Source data
┄┄┄┄┄┄
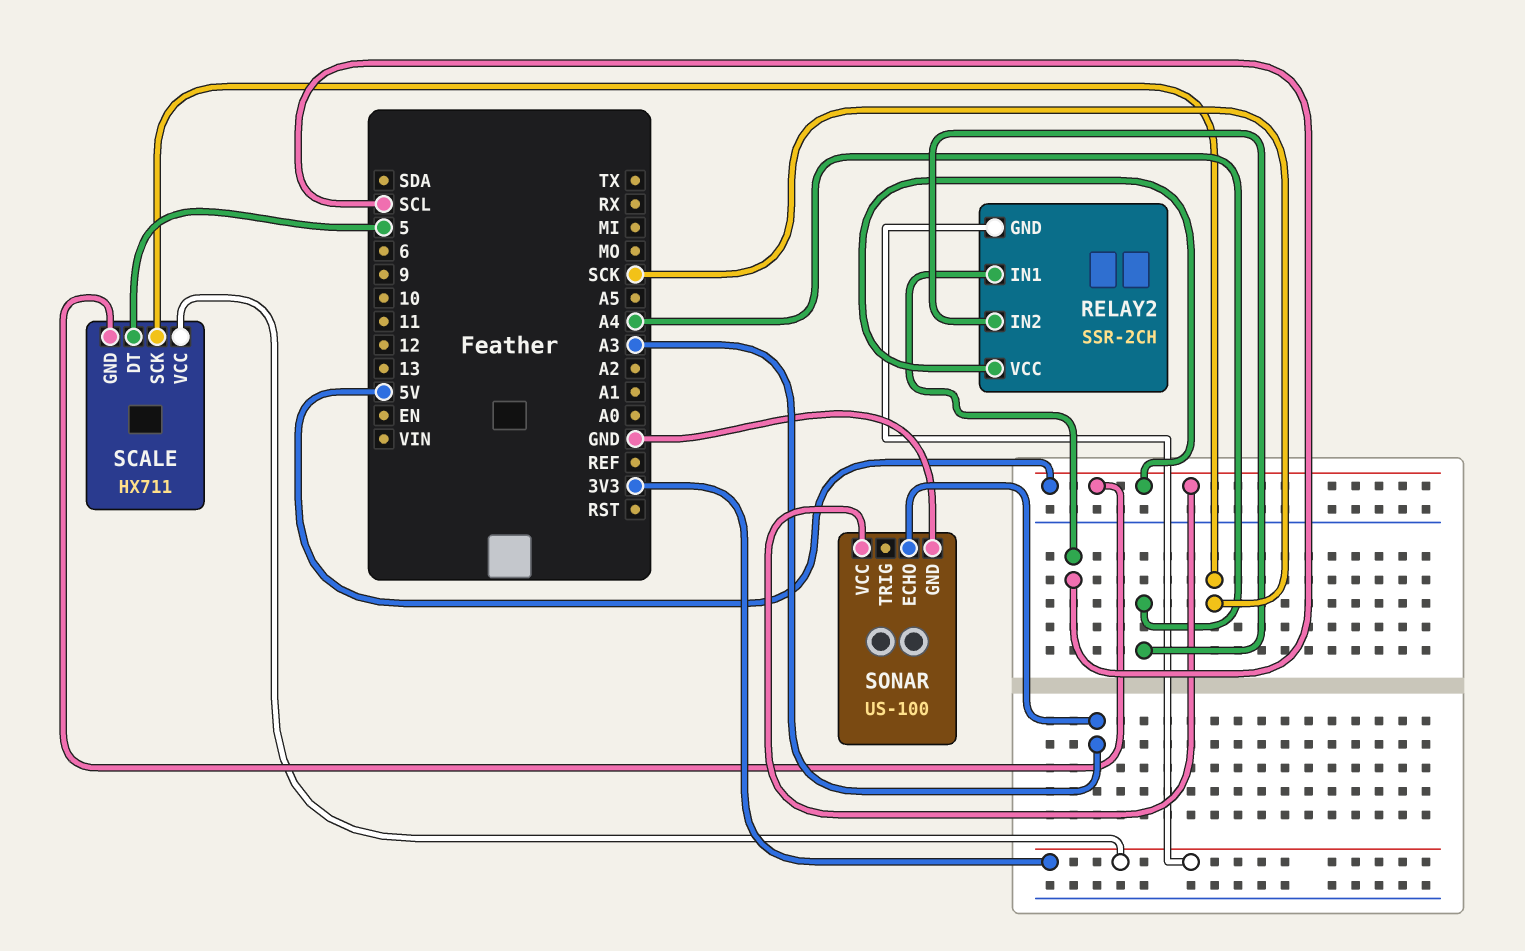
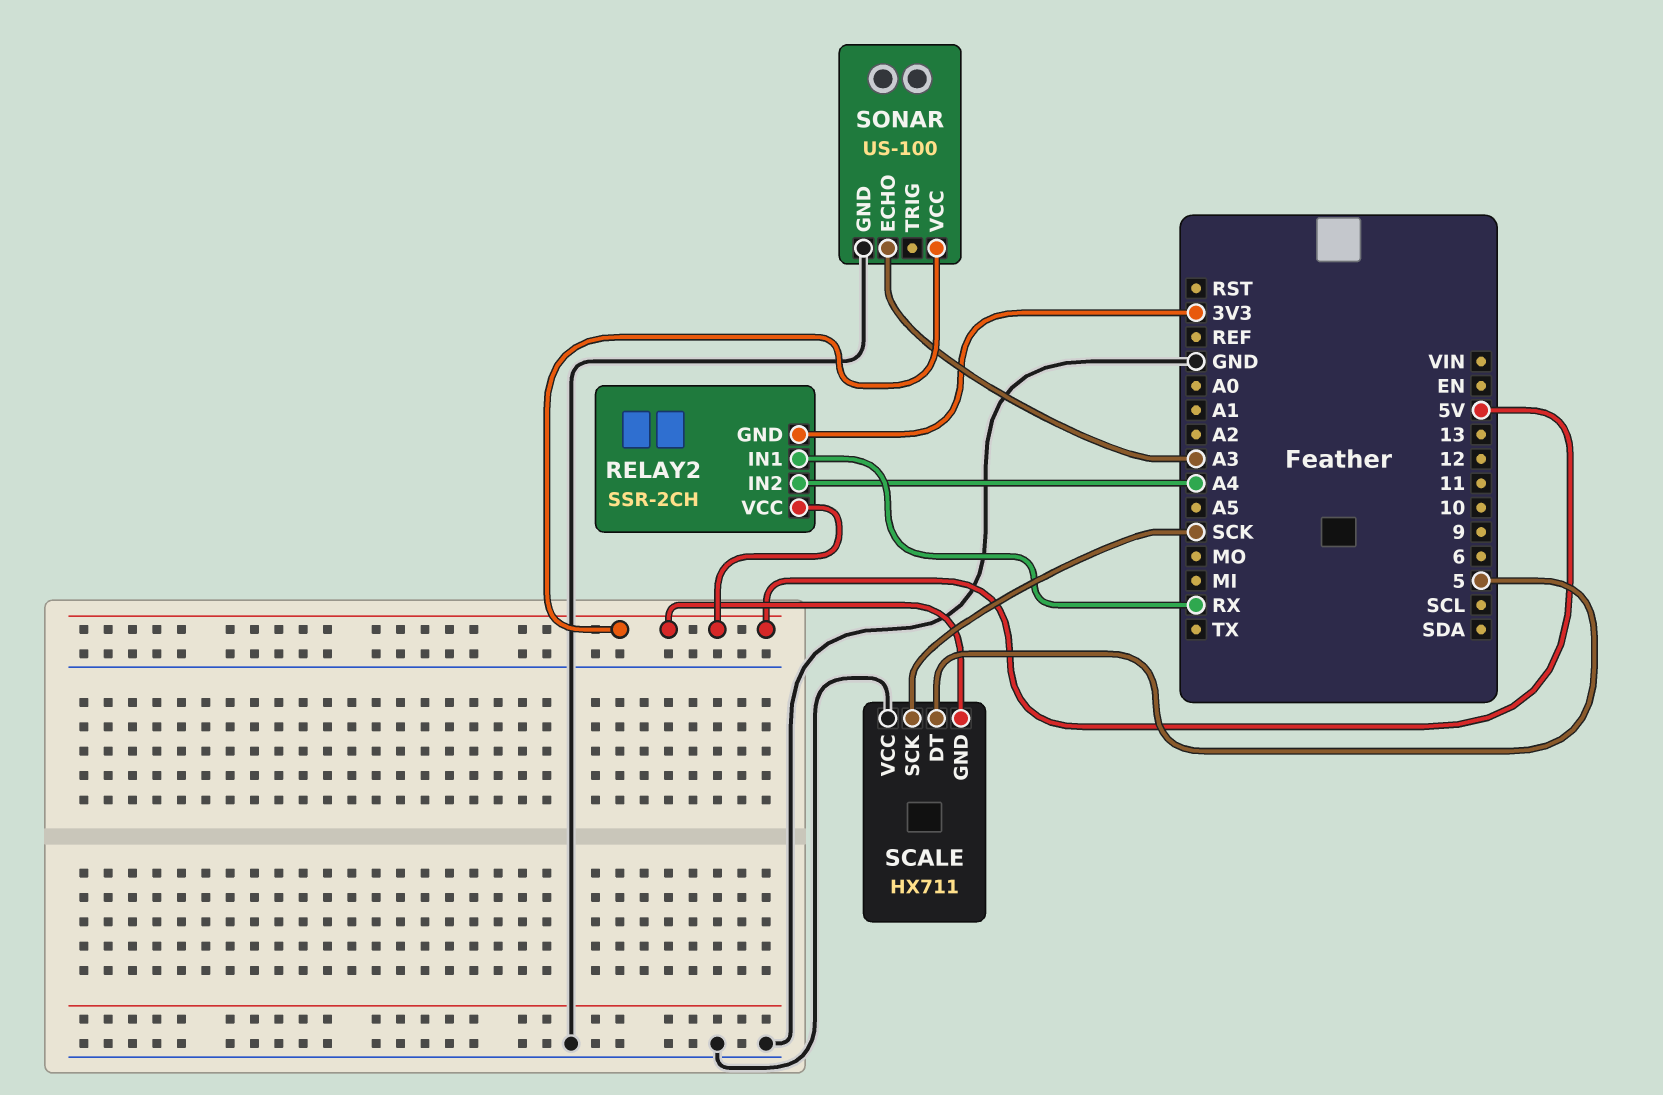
RELAY2 pin IN1: SCL -> RX
SCALE pin VCC: 3V3 -> GND

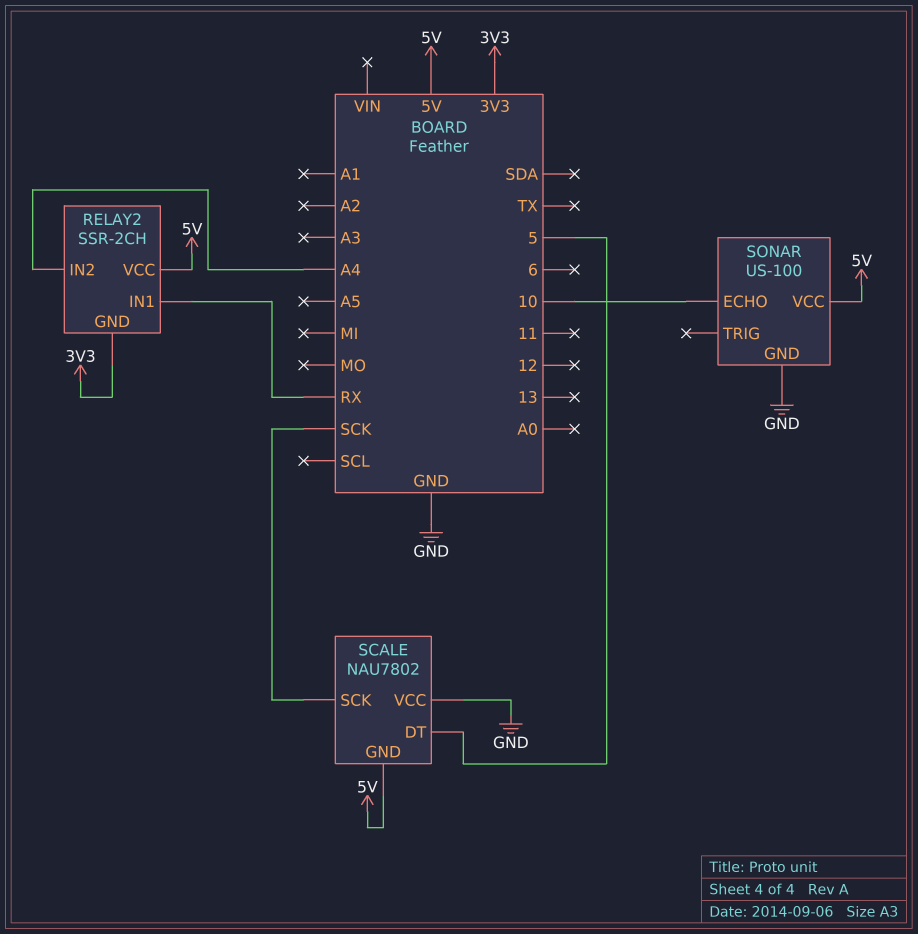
SCALE: HX711 -> NAU7802
SONAR pin ECHO: A3 -> 10

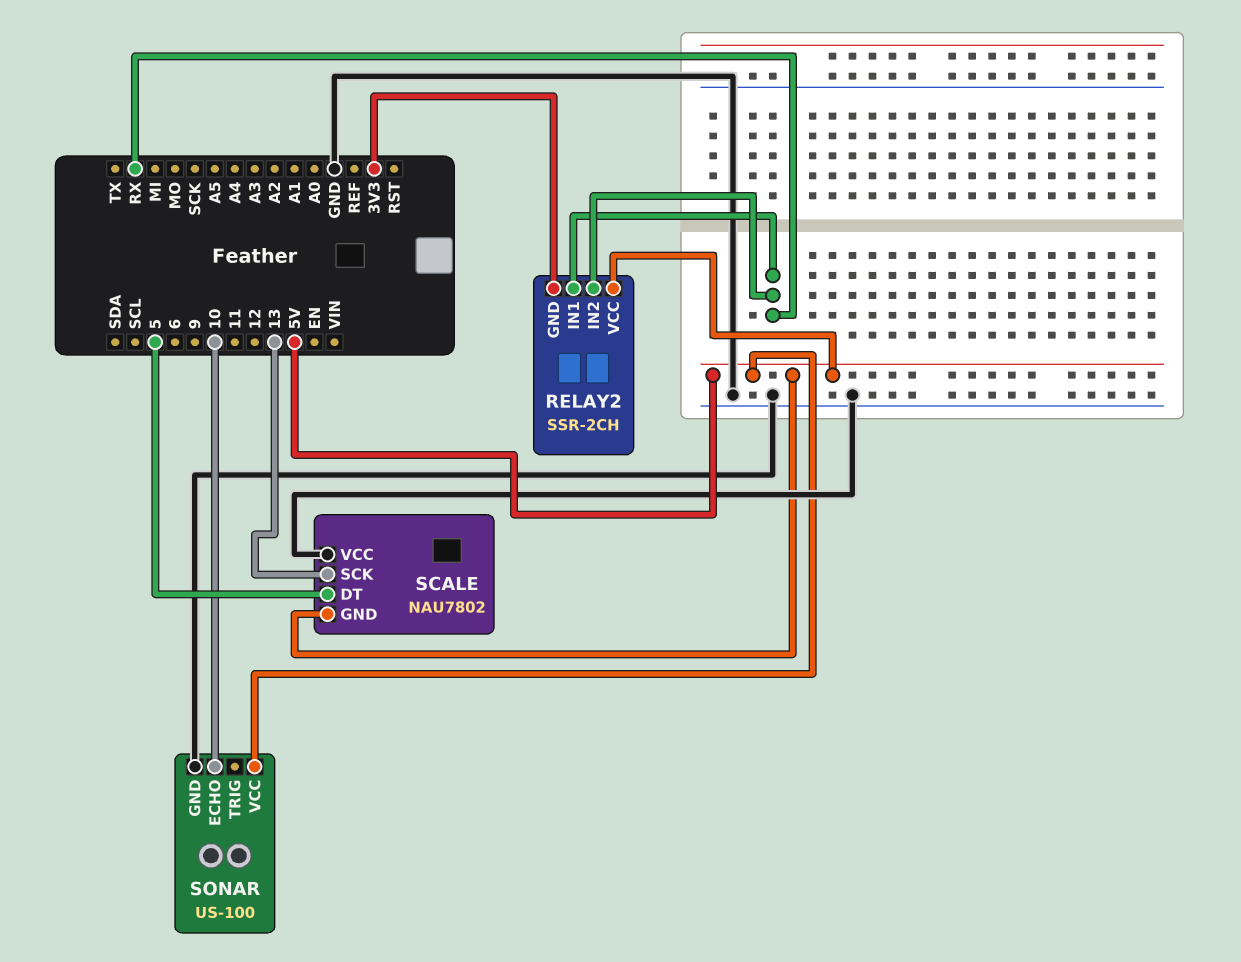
RELAY2 pin IN2: A4 -> RX
SCALE pin SCK: SCK -> 13

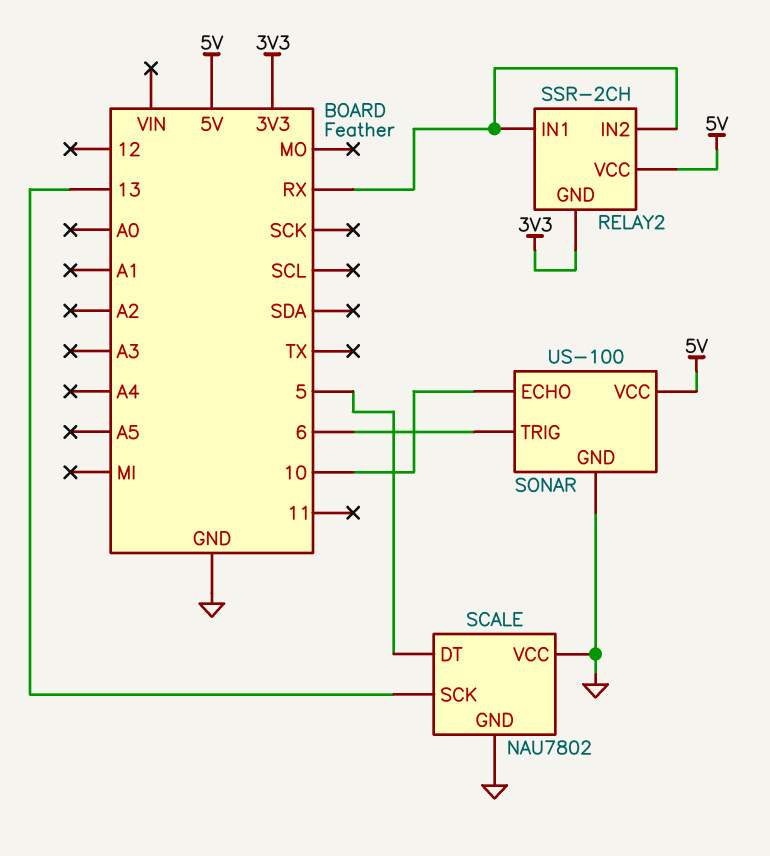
SCALE pin GND: 5V -> GND
SONAR pin TRIG: none -> 6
┄┄┄┄┄┄
◆ **Goal of the exercise**: Set down exactly, from the line that contains "SCALE: HX711 -> NAU7802" through the last line of the data, each line as it stands, and leave the pictures out.

◆ **Response area**:
SCALE: HX711 -> NAU7802
SONAR pin ECHO: A3 -> 10

RELAY2 pin IN2: A4 -> RX
SCALE pin SCK: SCK -> 13

SCALE pin GND: 5V -> GND
SONAR pin TRIG: none -> 6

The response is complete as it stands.